Excerpts from a dataset ->
Content starts
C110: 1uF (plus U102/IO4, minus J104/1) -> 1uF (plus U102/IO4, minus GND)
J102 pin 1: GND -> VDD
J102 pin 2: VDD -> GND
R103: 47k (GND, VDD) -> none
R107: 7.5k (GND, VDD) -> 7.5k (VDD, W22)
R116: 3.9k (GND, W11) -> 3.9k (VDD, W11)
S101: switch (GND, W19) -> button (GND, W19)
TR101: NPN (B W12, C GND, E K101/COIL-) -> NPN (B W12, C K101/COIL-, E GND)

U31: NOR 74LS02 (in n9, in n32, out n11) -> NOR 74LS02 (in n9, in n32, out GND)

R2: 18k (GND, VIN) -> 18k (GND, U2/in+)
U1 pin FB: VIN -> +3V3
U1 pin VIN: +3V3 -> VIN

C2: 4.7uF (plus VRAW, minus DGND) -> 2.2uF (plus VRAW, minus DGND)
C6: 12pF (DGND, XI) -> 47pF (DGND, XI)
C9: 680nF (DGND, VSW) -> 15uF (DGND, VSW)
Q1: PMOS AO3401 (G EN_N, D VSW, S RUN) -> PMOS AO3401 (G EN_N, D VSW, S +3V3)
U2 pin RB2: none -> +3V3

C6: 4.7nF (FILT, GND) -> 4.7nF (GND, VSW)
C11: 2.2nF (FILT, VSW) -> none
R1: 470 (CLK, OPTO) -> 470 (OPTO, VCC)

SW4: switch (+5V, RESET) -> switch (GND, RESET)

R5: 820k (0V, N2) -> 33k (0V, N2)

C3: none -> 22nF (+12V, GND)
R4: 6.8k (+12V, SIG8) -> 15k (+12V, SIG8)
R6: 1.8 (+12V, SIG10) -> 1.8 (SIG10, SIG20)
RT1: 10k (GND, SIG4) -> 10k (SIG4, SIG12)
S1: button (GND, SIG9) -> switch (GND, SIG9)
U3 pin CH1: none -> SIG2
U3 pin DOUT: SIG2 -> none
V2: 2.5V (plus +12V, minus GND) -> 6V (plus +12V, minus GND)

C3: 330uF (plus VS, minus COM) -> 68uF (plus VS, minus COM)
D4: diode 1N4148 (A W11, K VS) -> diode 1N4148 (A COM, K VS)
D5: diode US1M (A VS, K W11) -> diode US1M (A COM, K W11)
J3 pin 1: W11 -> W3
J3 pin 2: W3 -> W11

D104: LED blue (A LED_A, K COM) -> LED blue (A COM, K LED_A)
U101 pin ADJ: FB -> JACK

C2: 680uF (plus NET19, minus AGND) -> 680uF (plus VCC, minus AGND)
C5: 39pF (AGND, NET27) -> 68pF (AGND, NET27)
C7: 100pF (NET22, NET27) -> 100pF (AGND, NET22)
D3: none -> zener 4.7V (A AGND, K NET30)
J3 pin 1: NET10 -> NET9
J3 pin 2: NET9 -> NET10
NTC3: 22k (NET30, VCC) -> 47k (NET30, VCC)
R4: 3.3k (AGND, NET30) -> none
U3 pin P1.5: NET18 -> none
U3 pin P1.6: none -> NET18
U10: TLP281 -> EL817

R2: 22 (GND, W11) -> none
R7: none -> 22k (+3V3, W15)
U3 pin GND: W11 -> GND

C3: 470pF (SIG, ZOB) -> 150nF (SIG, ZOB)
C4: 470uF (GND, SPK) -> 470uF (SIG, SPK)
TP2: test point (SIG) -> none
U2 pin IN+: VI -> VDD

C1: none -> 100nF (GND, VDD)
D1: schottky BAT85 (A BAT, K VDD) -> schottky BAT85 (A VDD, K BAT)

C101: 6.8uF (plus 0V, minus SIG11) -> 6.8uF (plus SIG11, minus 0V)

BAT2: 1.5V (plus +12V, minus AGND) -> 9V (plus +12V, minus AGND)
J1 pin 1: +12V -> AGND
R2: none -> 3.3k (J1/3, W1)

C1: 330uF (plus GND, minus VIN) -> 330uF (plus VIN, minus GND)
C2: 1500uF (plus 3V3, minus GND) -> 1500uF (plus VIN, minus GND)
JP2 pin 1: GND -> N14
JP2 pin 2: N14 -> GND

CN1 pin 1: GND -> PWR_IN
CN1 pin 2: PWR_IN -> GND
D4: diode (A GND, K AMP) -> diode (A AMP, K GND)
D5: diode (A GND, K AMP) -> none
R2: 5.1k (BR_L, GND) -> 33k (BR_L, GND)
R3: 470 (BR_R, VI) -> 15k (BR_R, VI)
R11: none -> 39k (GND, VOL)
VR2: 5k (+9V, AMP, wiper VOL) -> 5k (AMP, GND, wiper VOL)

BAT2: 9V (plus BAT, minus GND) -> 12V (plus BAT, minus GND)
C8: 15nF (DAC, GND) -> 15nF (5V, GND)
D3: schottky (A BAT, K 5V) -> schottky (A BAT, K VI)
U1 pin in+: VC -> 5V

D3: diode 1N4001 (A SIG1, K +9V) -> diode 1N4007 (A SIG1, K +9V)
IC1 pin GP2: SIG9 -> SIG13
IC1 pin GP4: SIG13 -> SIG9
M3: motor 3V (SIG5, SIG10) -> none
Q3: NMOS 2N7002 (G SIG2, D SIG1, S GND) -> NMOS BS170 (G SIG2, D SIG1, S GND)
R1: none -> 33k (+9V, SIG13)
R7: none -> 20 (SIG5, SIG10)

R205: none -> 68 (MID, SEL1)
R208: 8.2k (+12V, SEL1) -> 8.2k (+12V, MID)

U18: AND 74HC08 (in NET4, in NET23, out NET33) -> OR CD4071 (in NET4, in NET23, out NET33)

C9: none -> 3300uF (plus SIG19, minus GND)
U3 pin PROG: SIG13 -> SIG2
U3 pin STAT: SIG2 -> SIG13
Content ends
TASK GOAL ->
From the records above, print exactly the lines that run from the line with "U3 pin DOUT: SIG2 -> none" to the line with "M3: motor 3V (SIG5, SIG10) -> none", inclusive.

OUTPUT BELOW ->
U3 pin DOUT: SIG2 -> none
V2: 2.5V (plus +12V, minus GND) -> 6V (plus +12V, minus GND)

C3: 330uF (plus VS, minus COM) -> 68uF (plus VS, minus COM)
D4: diode 1N4148 (A W11, K VS) -> diode 1N4148 (A COM, K VS)
D5: diode US1M (A VS, K W11) -> diode US1M (A COM, K W11)
J3 pin 1: W11 -> W3
J3 pin 2: W3 -> W11

D104: LED blue (A LED_A, K COM) -> LED blue (A COM, K LED_A)
U101 pin ADJ: FB -> JACK

C2: 680uF (plus NET19, minus AGND) -> 680uF (plus VCC, minus AGND)
C5: 39pF (AGND, NET27) -> 68pF (AGND, NET27)
C7: 100pF (NET22, NET27) -> 100pF (AGND, NET22)
D3: none -> zener 4.7V (A AGND, K NET30)
J3 pin 1: NET10 -> NET9
J3 pin 2: NET9 -> NET10
NTC3: 22k (NET30, VCC) -> 47k (NET30, VCC)
R4: 3.3k (AGND, NET30) -> none
U3 pin P1.5: NET18 -> none
U3 pin P1.6: none -> NET18
U10: TLP281 -> EL817

R2: 22 (GND, W11) -> none
R7: none -> 22k (+3V3, W15)
U3 pin GND: W11 -> GND

C3: 470pF (SIG, ZOB) -> 150nF (SIG, ZOB)
C4: 470uF (GND, SPK) -> 470uF (SIG, SPK)
TP2: test point (SIG) -> none
U2 pin IN+: VI -> VDD

C1: none -> 100nF (GND, VDD)
D1: schottky BAT85 (A BAT, K VDD) -> schottky BAT85 (A VDD, K BAT)

C101: 6.8uF (plus 0V, minus SIG11) -> 6.8uF (plus SIG11, minus 0V)

BAT2: 1.5V (plus +12V, minus AGND) -> 9V (plus +12V, minus AGND)
J1 pin 1: +12V -> AGND
R2: none -> 3.3k (J1/3, W1)

C1: 330uF (plus GND, minus VIN) -> 330uF (plus VIN, minus GND)
C2: 1500uF (plus 3V3, minus GND) -> 1500uF (plus VIN, minus GND)
JP2 pin 1: GND -> N14
JP2 pin 2: N14 -> GND

CN1 pin 1: GND -> PWR_IN
CN1 pin 2: PWR_IN -> GND
D4: diode (A GND, K AMP) -> diode (A AMP, K GND)
D5: diode (A GND, K AMP) -> none
R2: 5.1k (BR_L, GND) -> 33k (BR_L, GND)
R3: 470 (BR_R, VI) -> 15k (BR_R, VI)
R11: none -> 39k (GND, VOL)
VR2: 5k (+9V, AMP, wiper VOL) -> 5k (AMP, GND, wiper VOL)

BAT2: 9V (plus BAT, minus GND) -> 12V (plus BAT, minus GND)
C8: 15nF (DAC, GND) -> 15nF (5V, GND)
D3: schottky (A BAT, K 5V) -> schottky (A BAT, K VI)
U1 pin in+: VC -> 5V

D3: diode 1N4001 (A SIG1, K +9V) -> diode 1N4007 (A SIG1, K +9V)
IC1 pin GP2: SIG9 -> SIG13
IC1 pin GP4: SIG13 -> SIG9
M3: motor 3V (SIG5, SIG10) -> none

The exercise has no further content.